▶ Description of the task: Each record below is to be retyped exactly, with its pictures omitted.

[[ Material for this task open ]]

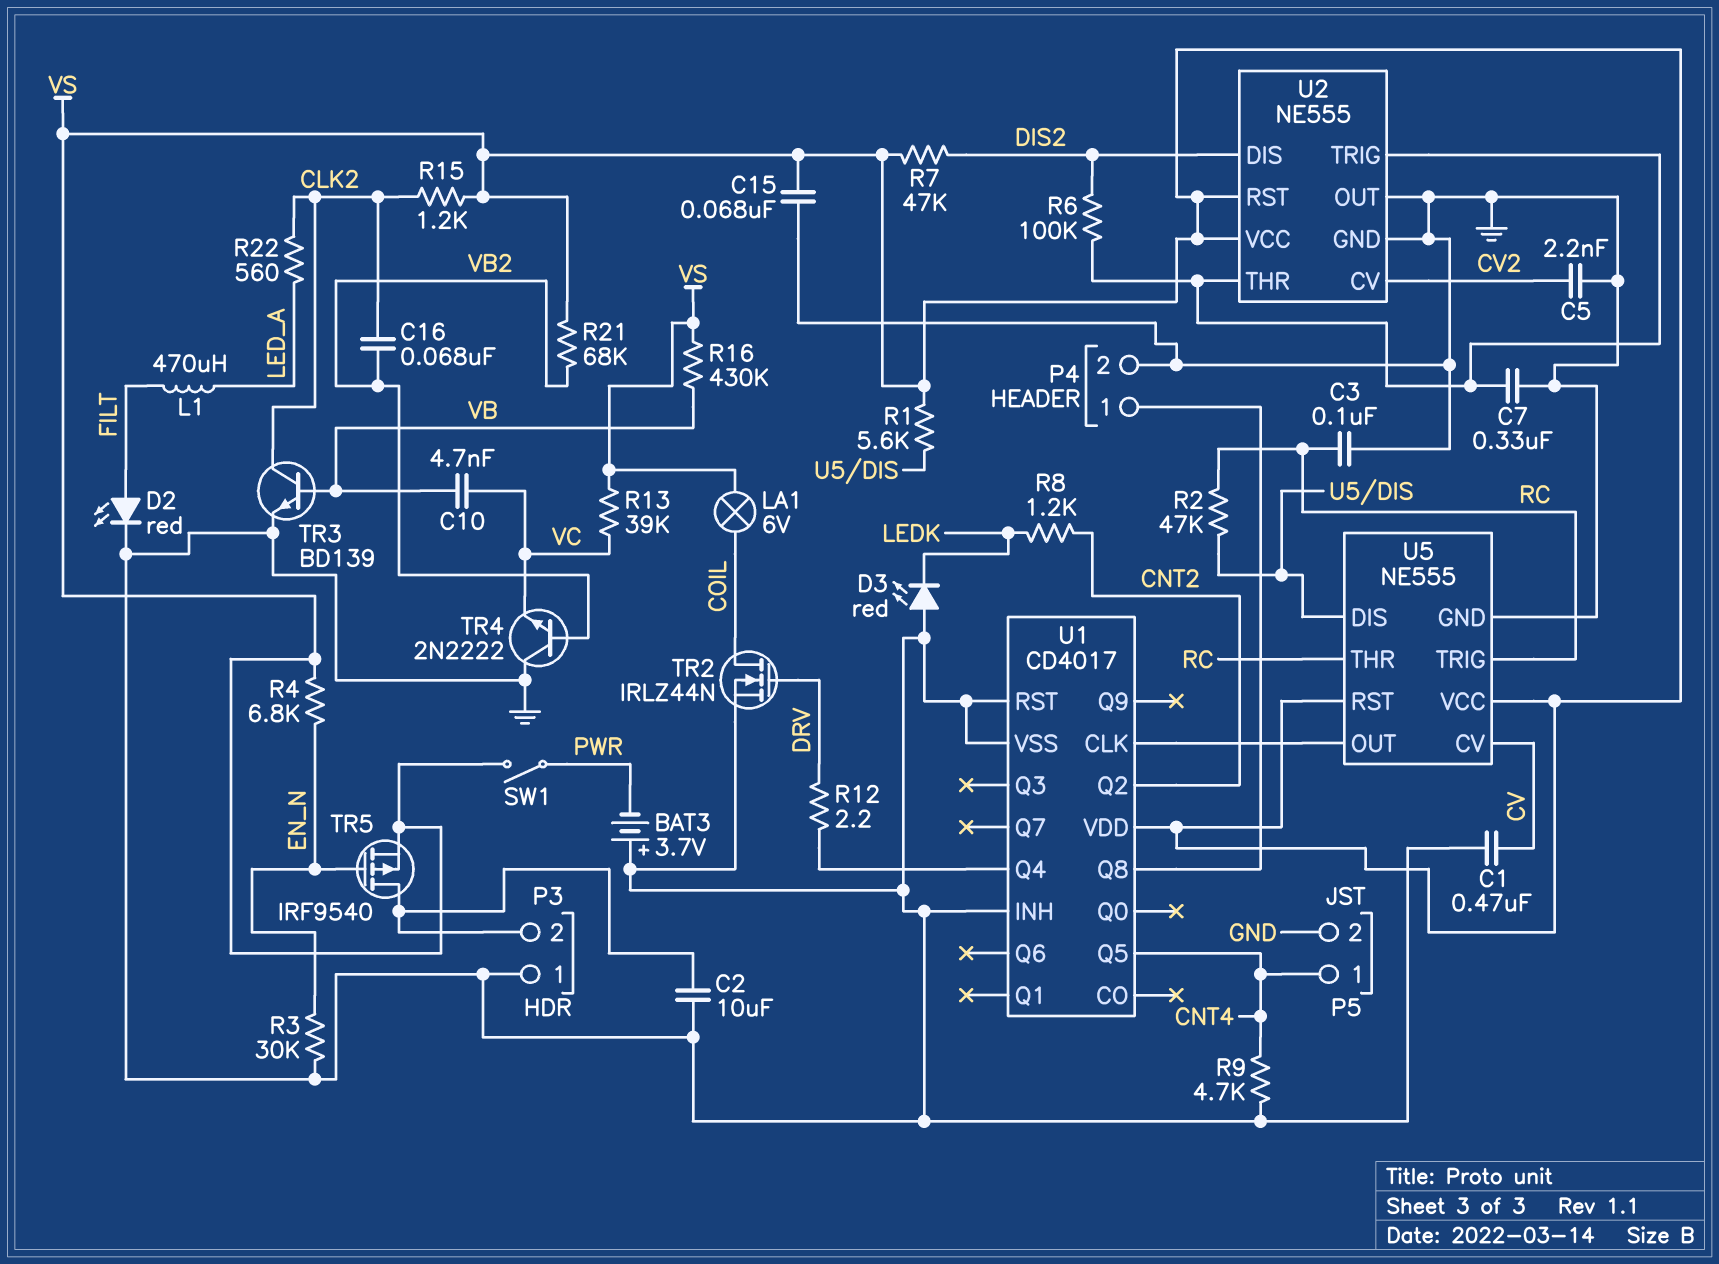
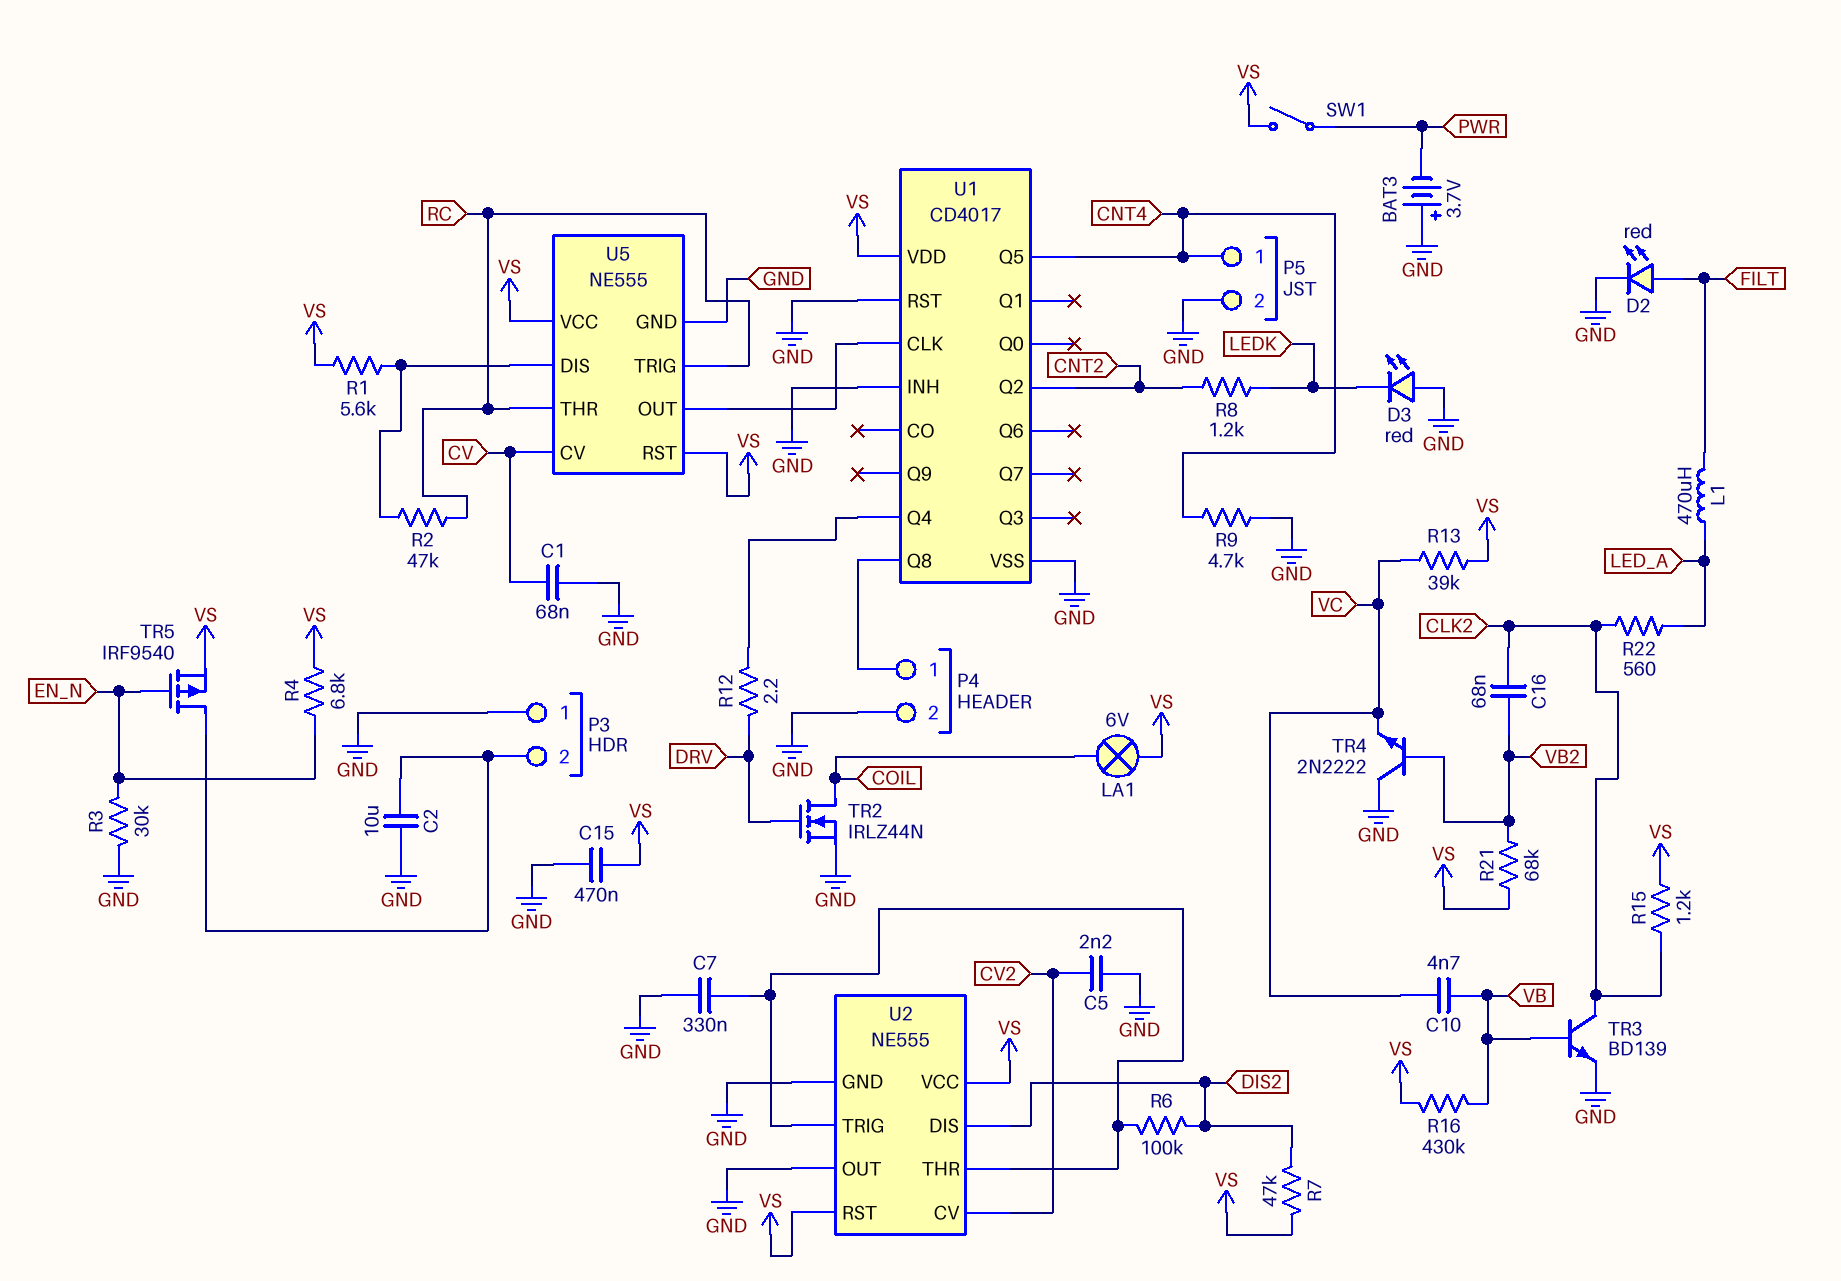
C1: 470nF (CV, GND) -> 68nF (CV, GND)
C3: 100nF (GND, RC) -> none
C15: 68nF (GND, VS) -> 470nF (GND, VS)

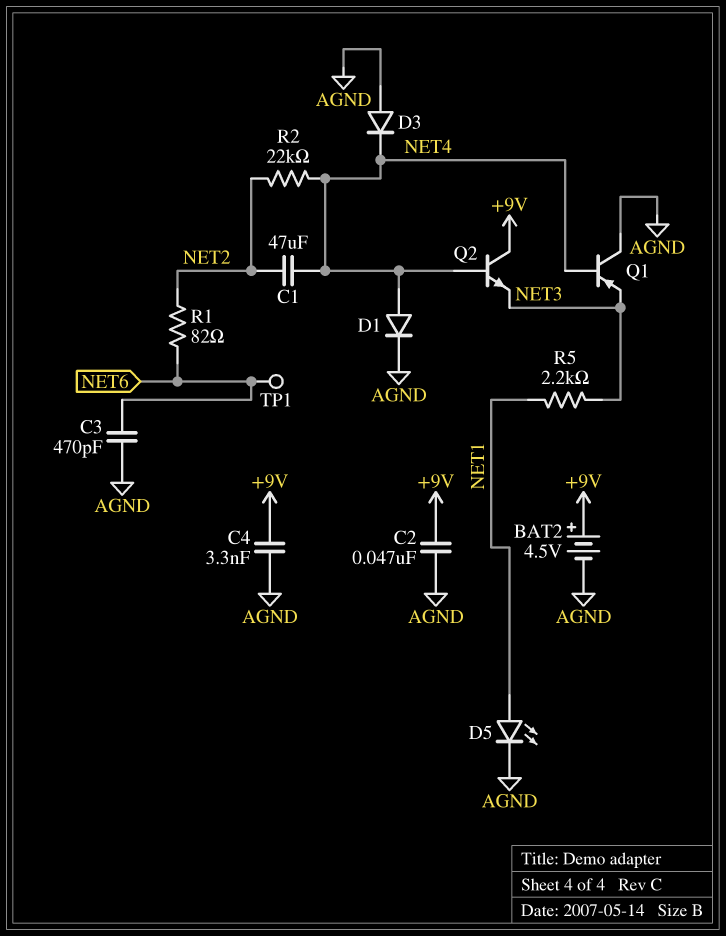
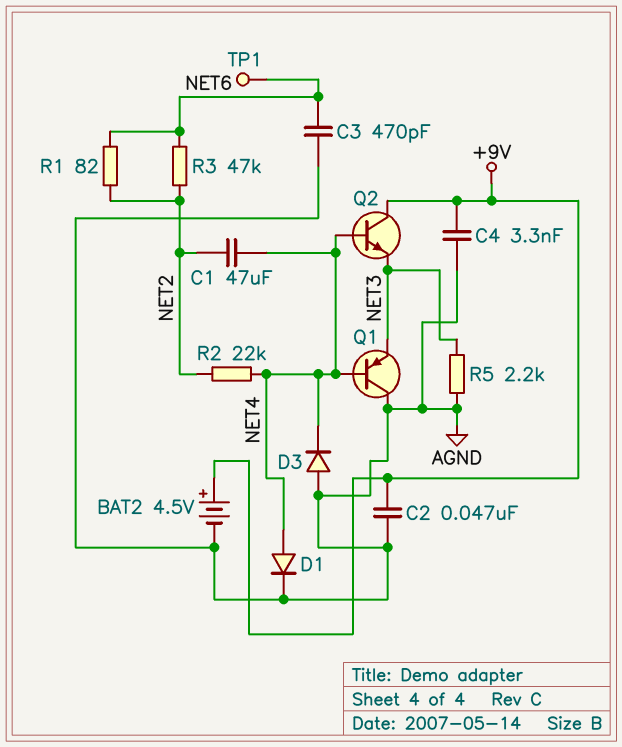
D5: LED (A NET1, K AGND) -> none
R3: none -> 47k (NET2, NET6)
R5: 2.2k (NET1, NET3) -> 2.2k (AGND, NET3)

[[ Material for this task closed ]]

▶ The completed task:
C1: 470nF (CV, GND) -> 68nF (CV, GND)
C3: 100nF (GND, RC) -> none
C15: 68nF (GND, VS) -> 470nF (GND, VS)

D5: LED (A NET1, K AGND) -> none
R3: none -> 47k (NET2, NET6)
R5: 2.2k (NET1, NET3) -> 2.2k (AGND, NET3)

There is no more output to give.